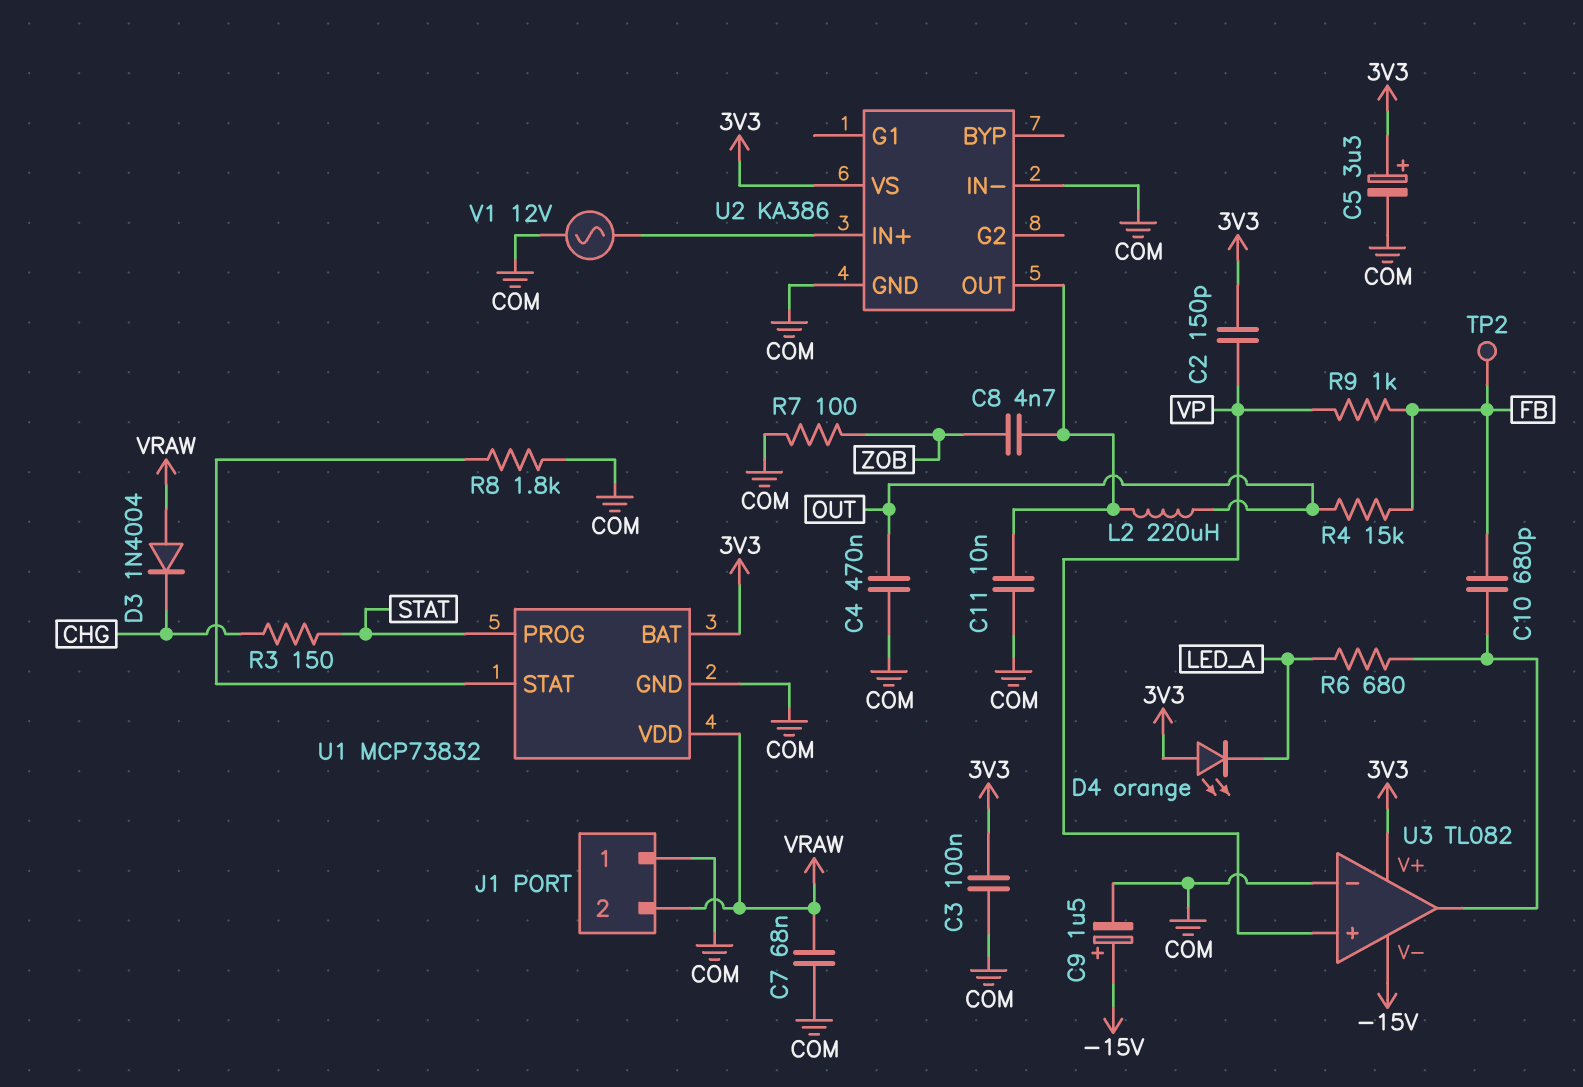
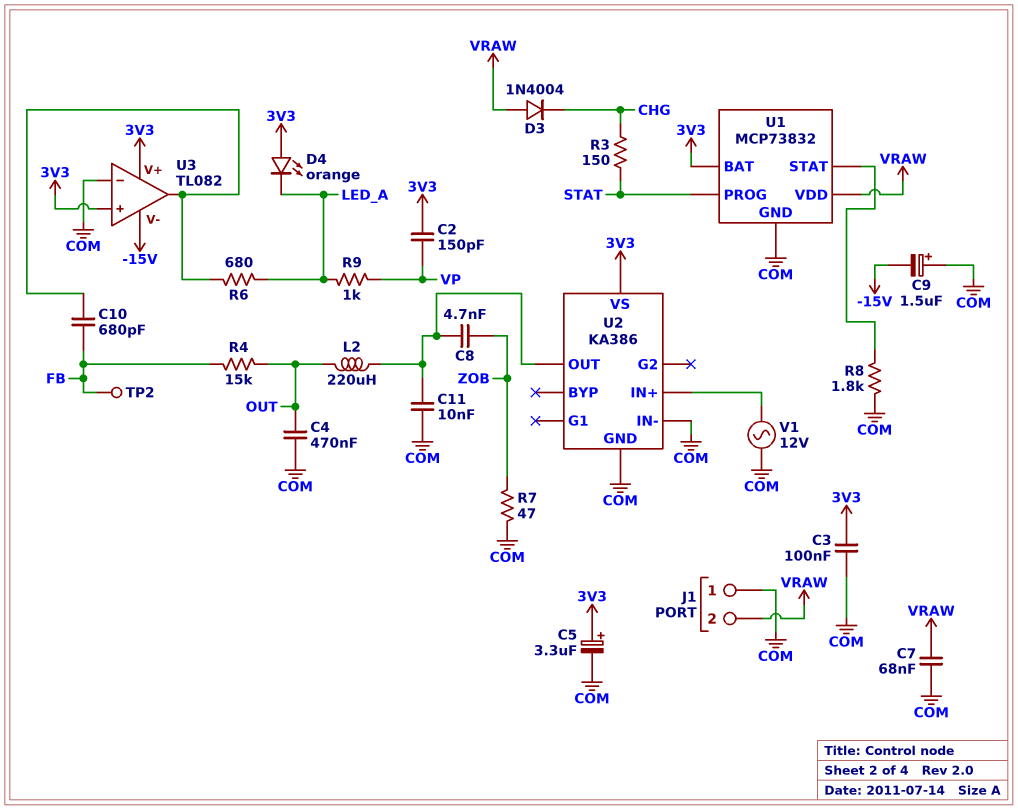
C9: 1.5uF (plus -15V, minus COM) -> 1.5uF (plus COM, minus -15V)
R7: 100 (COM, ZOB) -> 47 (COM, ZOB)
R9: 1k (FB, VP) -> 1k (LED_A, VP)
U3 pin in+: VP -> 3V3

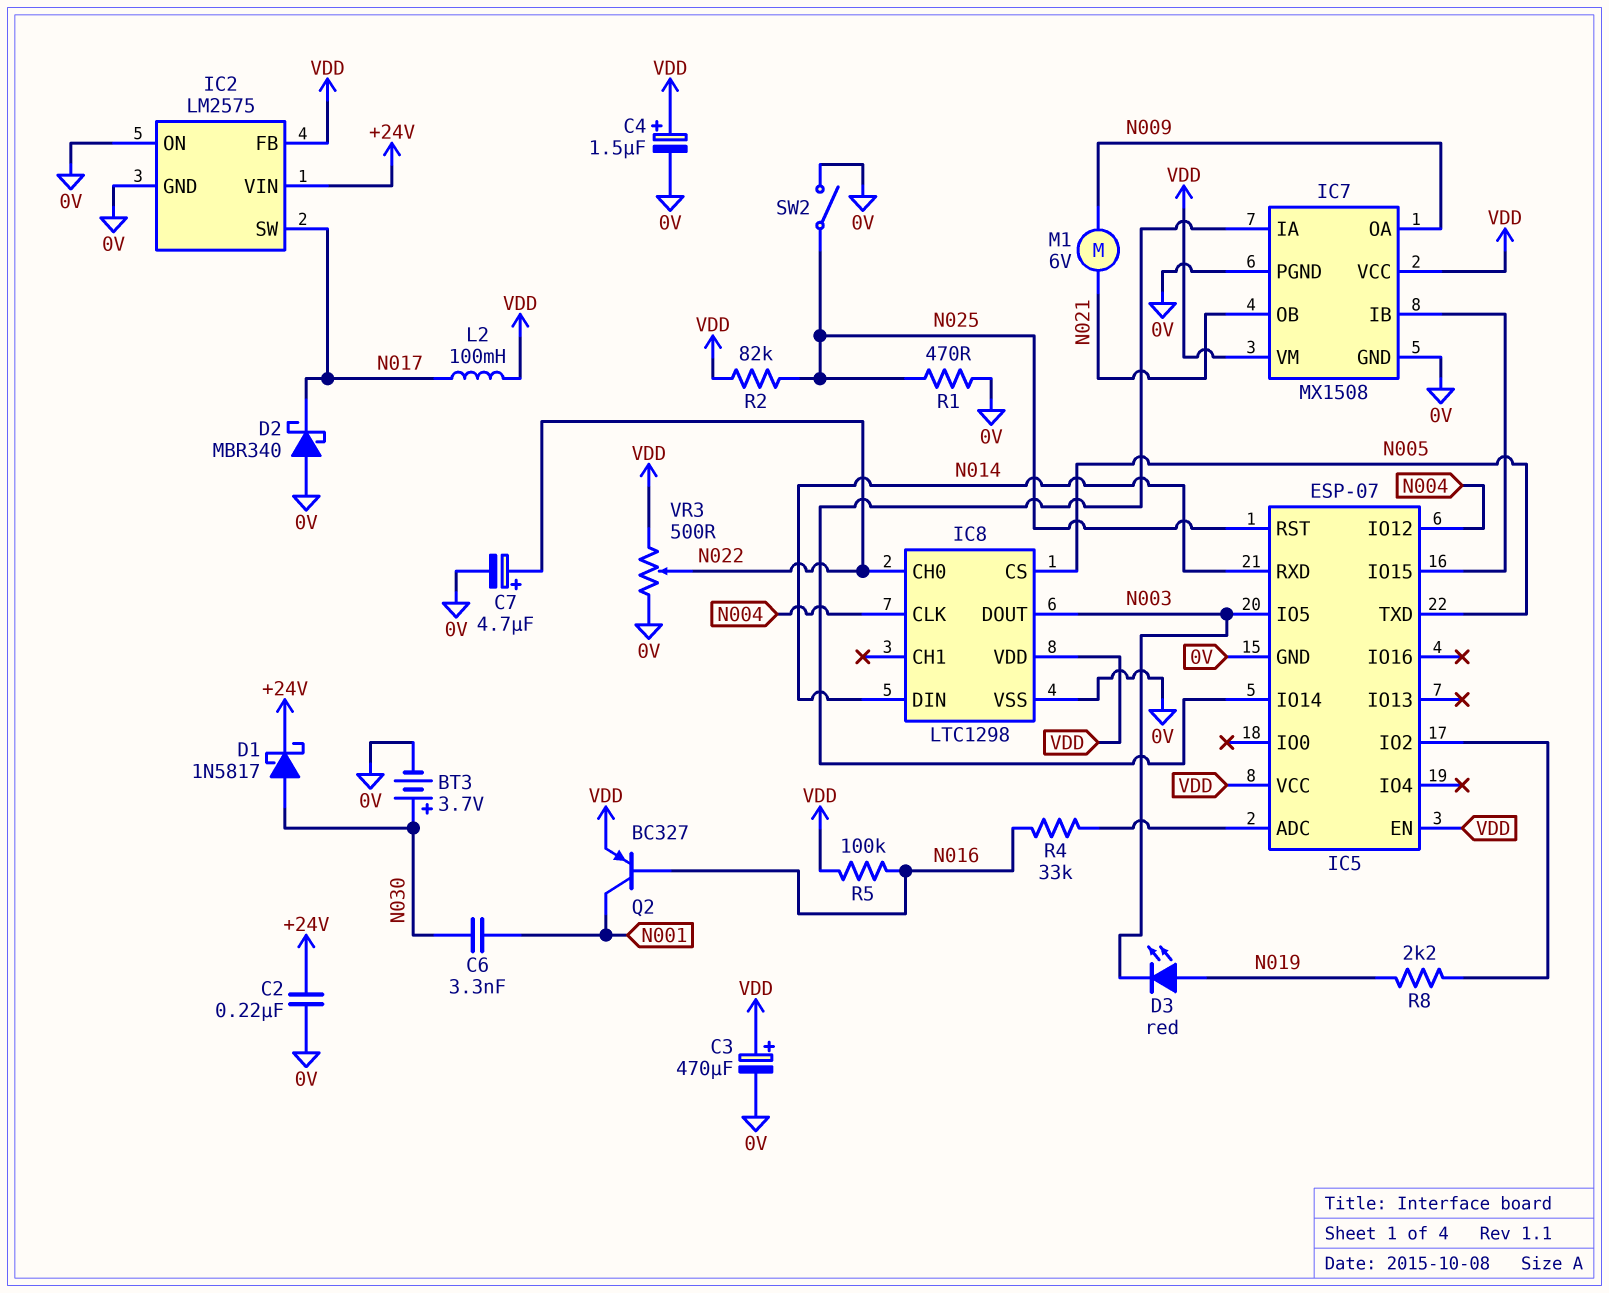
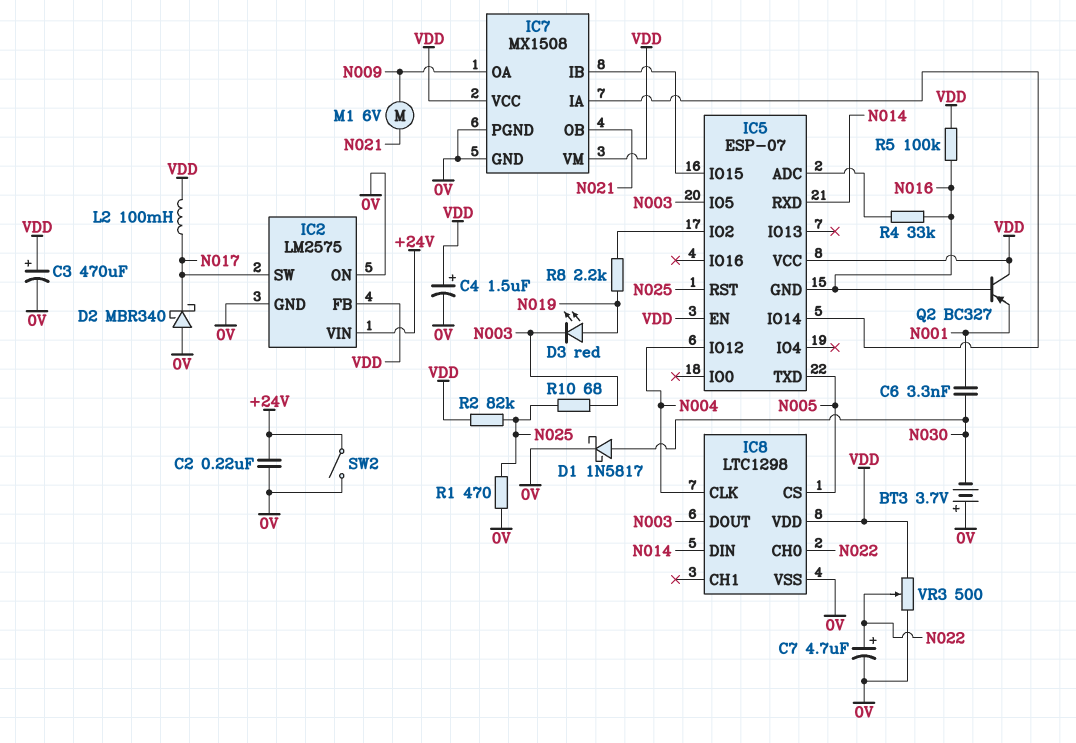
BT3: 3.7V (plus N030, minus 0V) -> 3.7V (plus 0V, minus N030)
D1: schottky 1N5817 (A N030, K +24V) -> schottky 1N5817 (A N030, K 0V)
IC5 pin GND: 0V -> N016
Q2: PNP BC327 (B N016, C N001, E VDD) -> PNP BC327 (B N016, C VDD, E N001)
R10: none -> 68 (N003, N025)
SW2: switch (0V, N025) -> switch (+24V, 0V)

---

--- WORK ORDER ---
From the line that contains "D1: schottky 1N5817" through the final line of the material, copy every line exactly, including both ends.

--- OUTPUT OF THE EXERCISE ---
D1: schottky 1N5817 (A N030, K +24V) -> schottky 1N5817 (A N030, K 0V)
IC5 pin GND: 0V -> N016
Q2: PNP BC327 (B N016, C N001, E VDD) -> PNP BC327 (B N016, C VDD, E N001)
R10: none -> 68 (N003, N025)
SW2: switch (0V, N025) -> switch (+24V, 0V)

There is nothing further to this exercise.